Brief
Restate the data exactly as given and keep the pictures out.

**** Source information ****

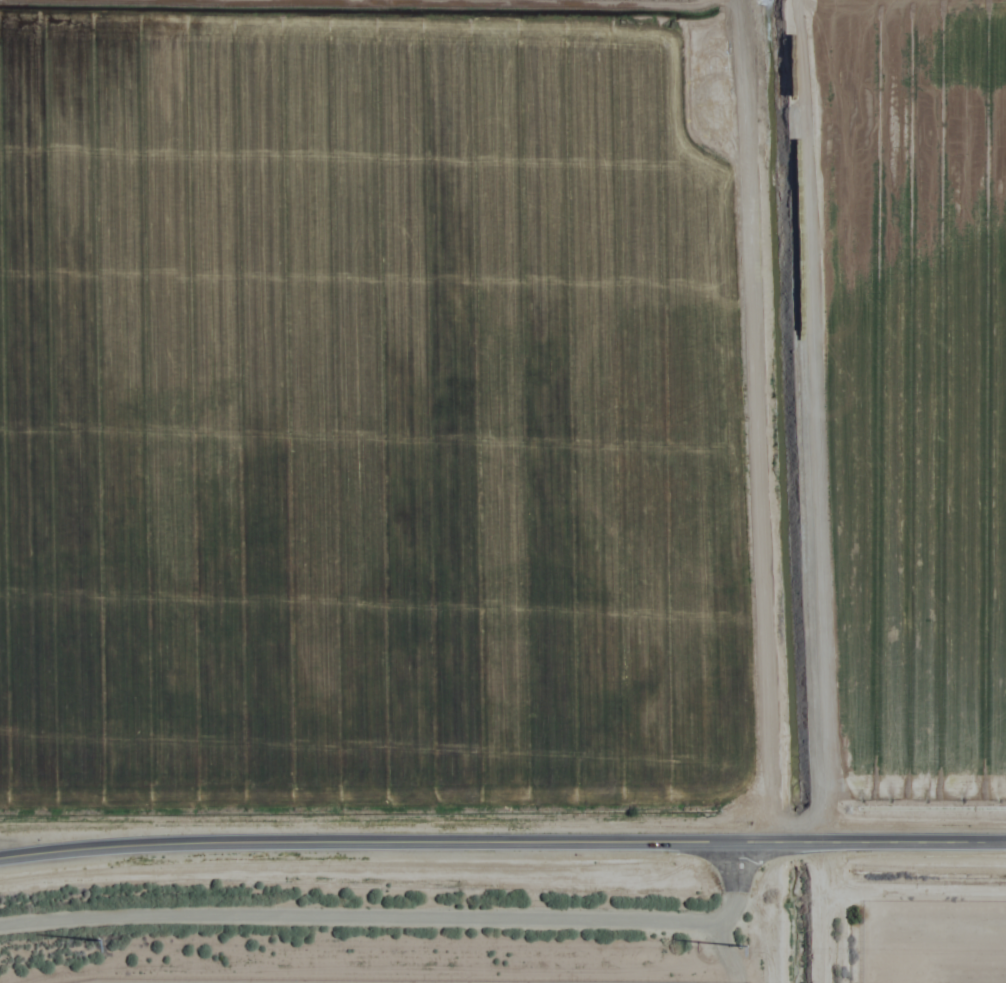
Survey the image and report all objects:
road: (502, 844)
solar farm: (933, 943)
solar farm: (201, 981)

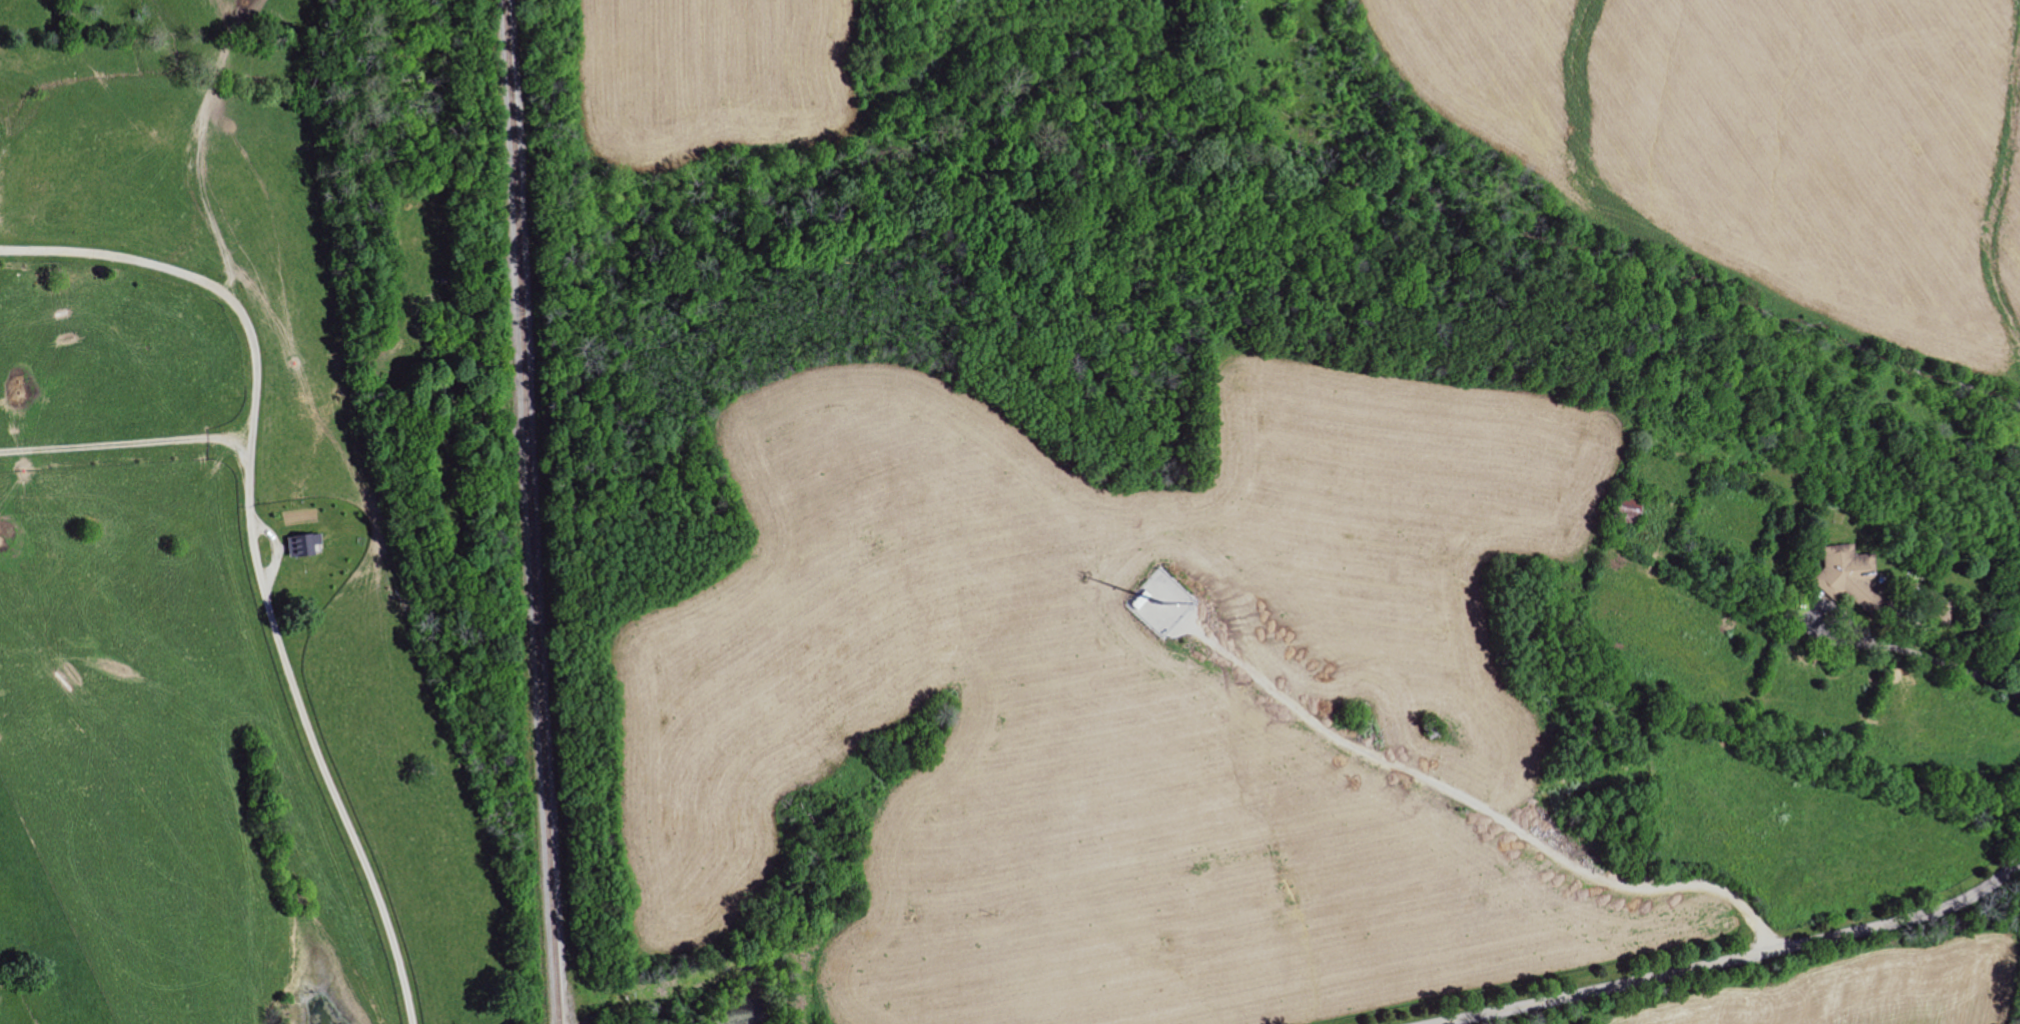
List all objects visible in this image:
road: (160, 66)
railway: (535, 511)
road: (266, 512)
building: (300, 545)
building: (1847, 576)
road: (1912, 651)
road: (1487, 814)
road: (1737, 961)

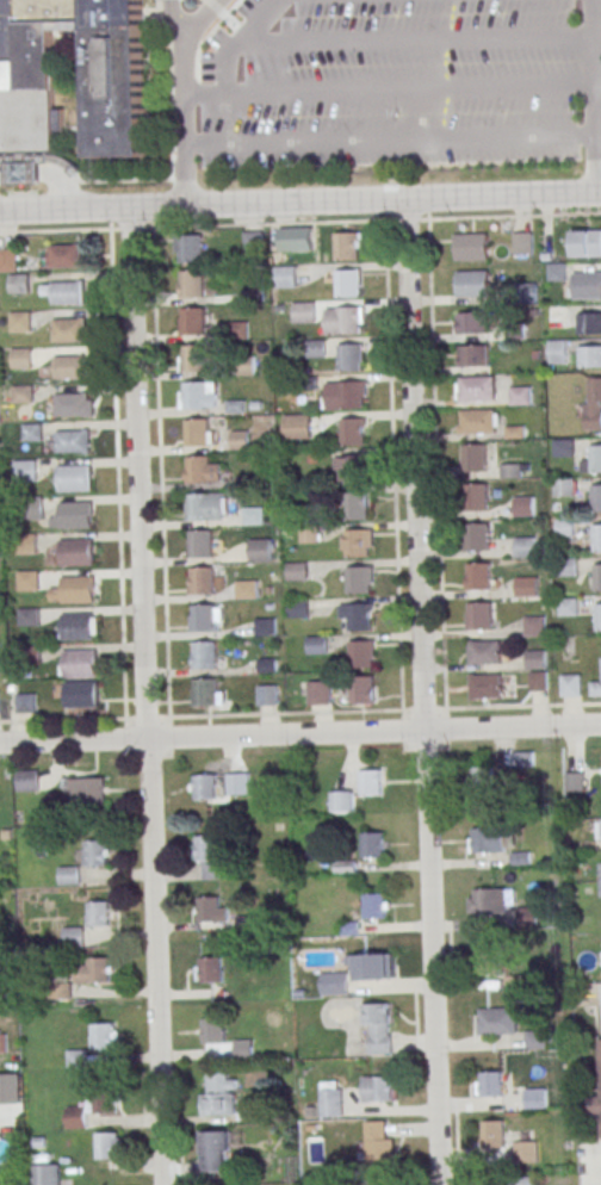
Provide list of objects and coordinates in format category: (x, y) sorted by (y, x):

****

Response to the exercise
Survey the image and report all objects:
road: (502, 844)
solar farm: (933, 943)
solar farm: (201, 981)

List all objects visible in this image:
road: (160, 66)
railway: (535, 511)
road: (266, 512)
building: (300, 545)
building: (1847, 576)
road: (1912, 651)
road: (1487, 814)
road: (1737, 961)

Provide list of objects and coordinates in format category: (x, y) sorted by (y, x):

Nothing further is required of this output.